▸ MATERIALS PROVIDED:
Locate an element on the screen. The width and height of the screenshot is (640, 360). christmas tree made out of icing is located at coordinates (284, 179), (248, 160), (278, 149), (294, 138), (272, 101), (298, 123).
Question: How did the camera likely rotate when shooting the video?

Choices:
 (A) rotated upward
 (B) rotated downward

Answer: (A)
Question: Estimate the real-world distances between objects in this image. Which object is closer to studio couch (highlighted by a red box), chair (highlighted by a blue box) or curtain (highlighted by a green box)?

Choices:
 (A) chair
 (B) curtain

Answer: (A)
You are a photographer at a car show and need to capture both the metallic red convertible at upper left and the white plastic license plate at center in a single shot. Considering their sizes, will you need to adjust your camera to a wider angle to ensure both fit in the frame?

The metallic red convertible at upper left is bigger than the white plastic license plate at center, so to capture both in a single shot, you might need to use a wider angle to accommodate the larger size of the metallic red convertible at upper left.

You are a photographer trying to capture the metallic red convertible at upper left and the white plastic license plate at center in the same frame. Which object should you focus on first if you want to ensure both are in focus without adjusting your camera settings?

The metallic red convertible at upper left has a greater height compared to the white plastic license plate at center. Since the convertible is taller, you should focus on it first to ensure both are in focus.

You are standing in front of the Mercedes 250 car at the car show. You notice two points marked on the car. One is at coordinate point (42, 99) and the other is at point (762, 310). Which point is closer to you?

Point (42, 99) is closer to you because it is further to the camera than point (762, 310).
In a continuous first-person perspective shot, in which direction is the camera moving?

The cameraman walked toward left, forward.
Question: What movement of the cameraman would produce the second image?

▸ SET EXERCISE:
Rewrite the lines above, putting "number plate" wherever "license plate" appears and keeping everything else the same.

▸ COMPLETED TASK:
Locate an element on the screen. The width and height of the screenshot is (640, 360). christmas tree made out of icing is located at coordinates (284, 179), (248, 160), (278, 149), (294, 138), (272, 101), (298, 123).
Question: How did the camera likely rotate when shooting the video?

Choices:
 (A) rotated upward
 (B) rotated downward

Answer: (A)
Question: Estimate the real-world distances between objects in this image. Which object is closer to studio couch (highlighted by a red box), chair (highlighted by a blue box) or curtain (highlighted by a green box)?

Choices:
 (A) chair
 (B) curtain

Answer: (A)
You are a photographer at a car show and need to capture both the metallic red convertible at upper left and the white plastic number plate at center in a single shot. Considering their sizes, will you need to adjust your camera to a wider angle to ensure both fit in the frame?

The metallic red convertible at upper left is bigger than the white plastic number plate at center, so to capture both in a single shot, you might need to use a wider angle to accommodate the larger size of the metallic red convertible at upper left.

You are a photographer trying to capture the metallic red convertible at upper left and the white plastic number plate at center in the same frame. Which object should you focus on first if you want to ensure both are in focus without adjusting your camera settings?

The metallic red convertible at upper left has a greater height compared to the white plastic number plate at center. Since the convertible is taller, you should focus on it first to ensure both are in focus.

You are standing in front of the Mercedes 250 car at the car show. You notice two points marked on the car. One is at coordinate point (42, 99) and the other is at point (762, 310). Which point is closer to you?

Point (42, 99) is closer to you because it is further to the camera than point (762, 310).
In a continuous first-person perspective shot, in which direction is the camera moving?

The cameraman walked toward left, forward.
Question: What movement of the cameraman would produce the second image?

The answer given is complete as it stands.